(Beginning of STUDY MATERIAL)

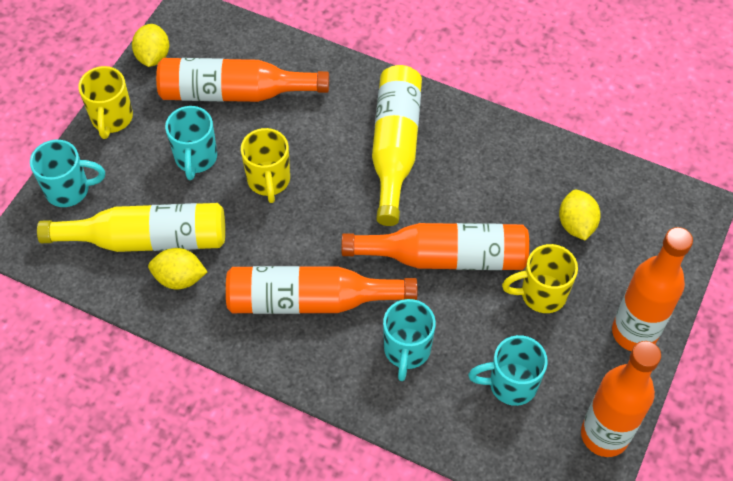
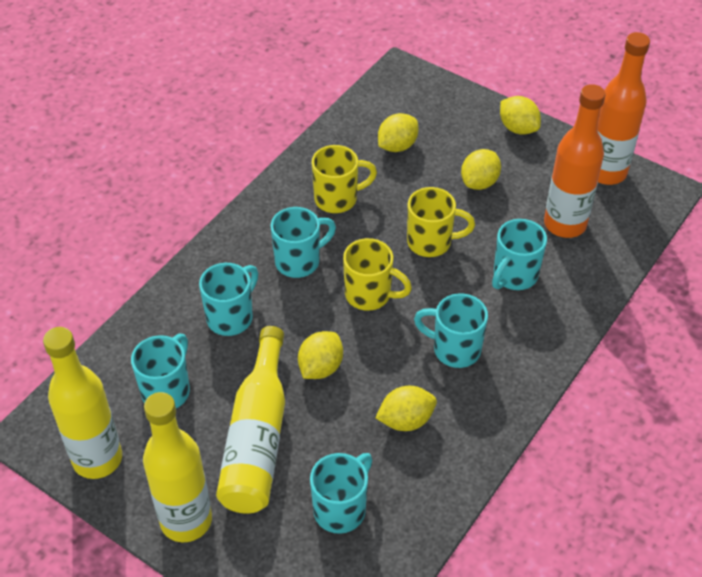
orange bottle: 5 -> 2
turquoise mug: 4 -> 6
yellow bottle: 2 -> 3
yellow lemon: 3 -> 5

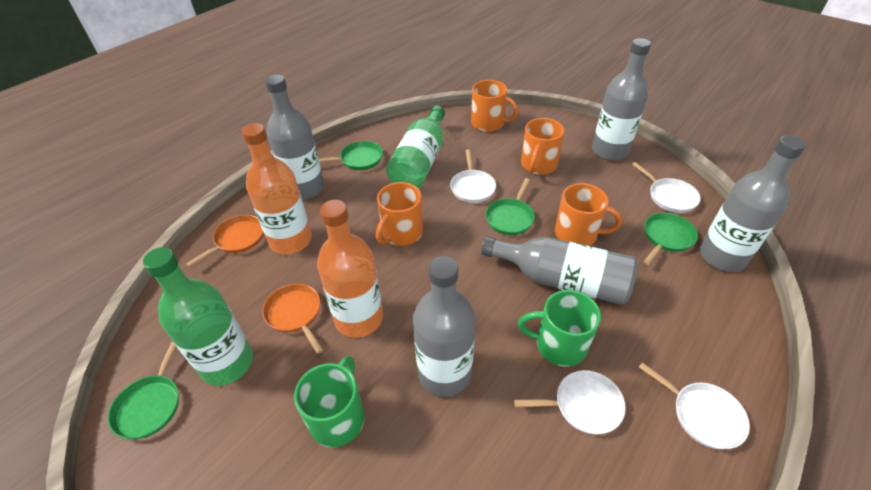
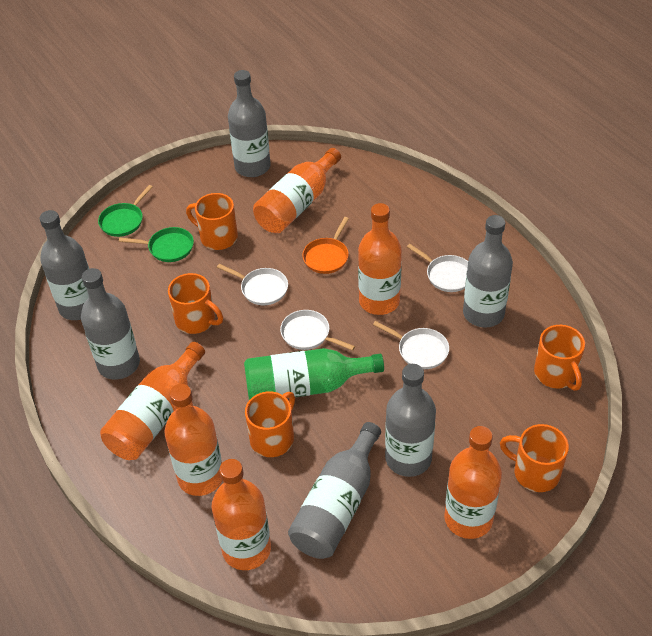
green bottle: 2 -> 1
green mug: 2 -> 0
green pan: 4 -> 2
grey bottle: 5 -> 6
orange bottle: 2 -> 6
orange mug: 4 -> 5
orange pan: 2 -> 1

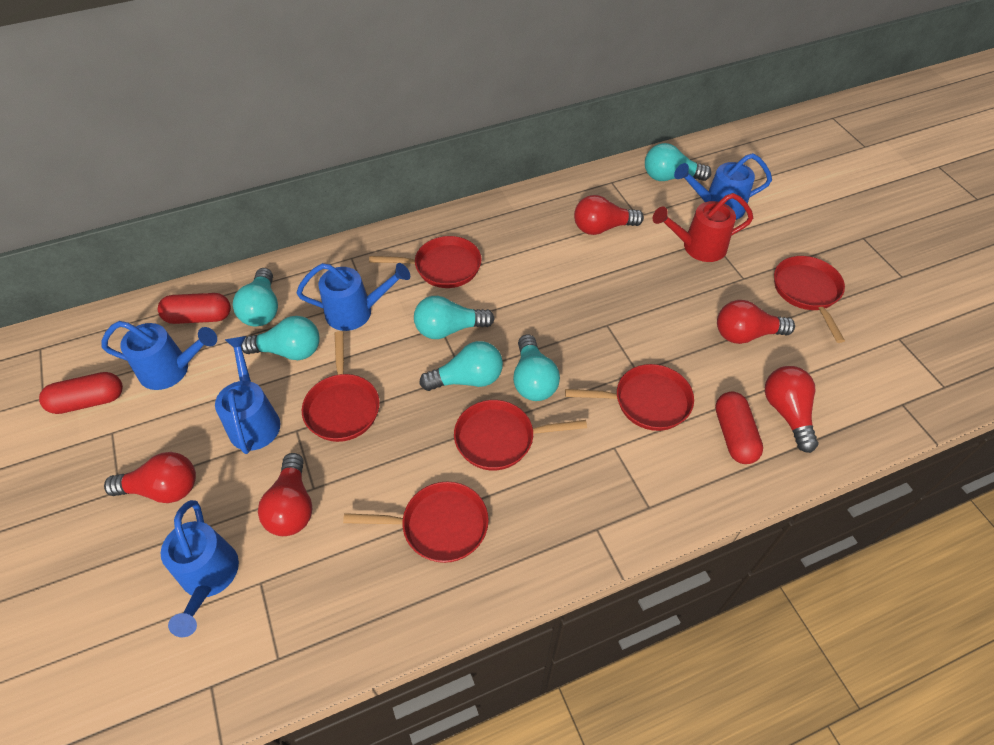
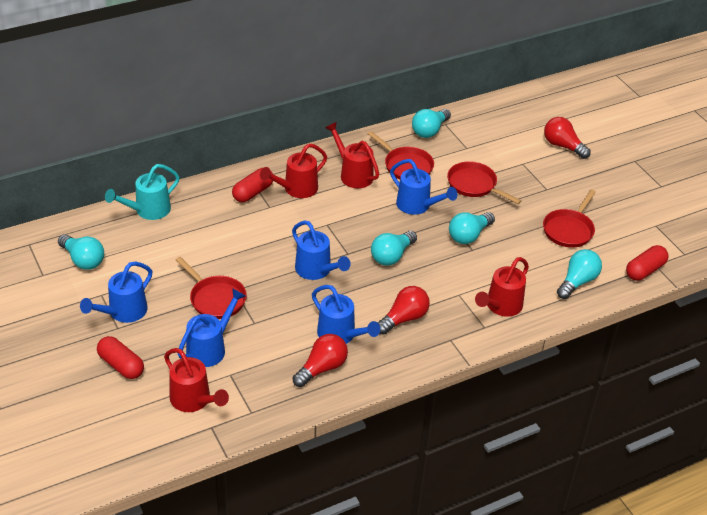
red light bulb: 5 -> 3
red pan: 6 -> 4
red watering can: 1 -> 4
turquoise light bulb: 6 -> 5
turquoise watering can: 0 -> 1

(End of STUDY MATERIAL)

### ACTIVITY
Write the records above out again exactly, but not the pictures.

### RESPONSE AREA
orange bottle: 5 -> 2
turquoise mug: 4 -> 6
yellow bottle: 2 -> 3
yellow lemon: 3 -> 5

green bottle: 2 -> 1
green mug: 2 -> 0
green pan: 4 -> 2
grey bottle: 5 -> 6
orange bottle: 2 -> 6
orange mug: 4 -> 5
orange pan: 2 -> 1

red light bulb: 5 -> 3
red pan: 6 -> 4
red watering can: 1 -> 4
turquoise light bulb: 6 -> 5
turquoise watering can: 0 -> 1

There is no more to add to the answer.